# YOUR INSTRUCTIONS
Can you copy every line of the entries below word for word, leaving out the pictures?

# INPUT RECORDS
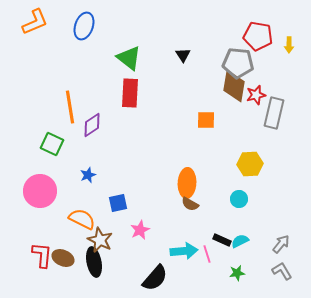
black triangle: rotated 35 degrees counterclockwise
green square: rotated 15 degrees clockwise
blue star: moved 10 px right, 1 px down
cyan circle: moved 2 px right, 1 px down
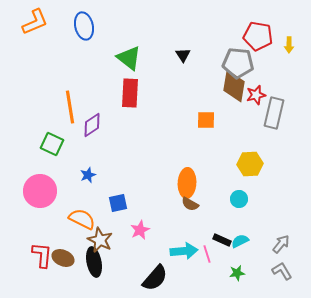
blue ellipse: rotated 32 degrees counterclockwise
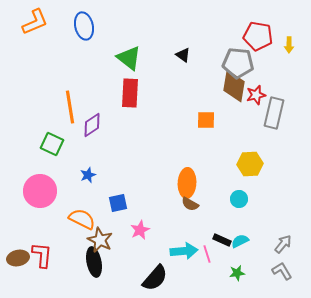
black triangle: rotated 21 degrees counterclockwise
gray arrow: moved 2 px right
brown ellipse: moved 45 px left; rotated 35 degrees counterclockwise
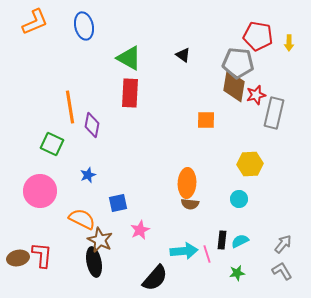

# OUTPUT
black triangle: rotated 35 degrees counterclockwise
green square: rotated 15 degrees clockwise
blue star: moved 10 px right, 1 px down
cyan circle: moved 2 px right, 1 px down
blue ellipse: rotated 32 degrees counterclockwise
black triangle: rotated 21 degrees counterclockwise
gray arrow: moved 2 px right
brown ellipse: moved 45 px left; rotated 35 degrees counterclockwise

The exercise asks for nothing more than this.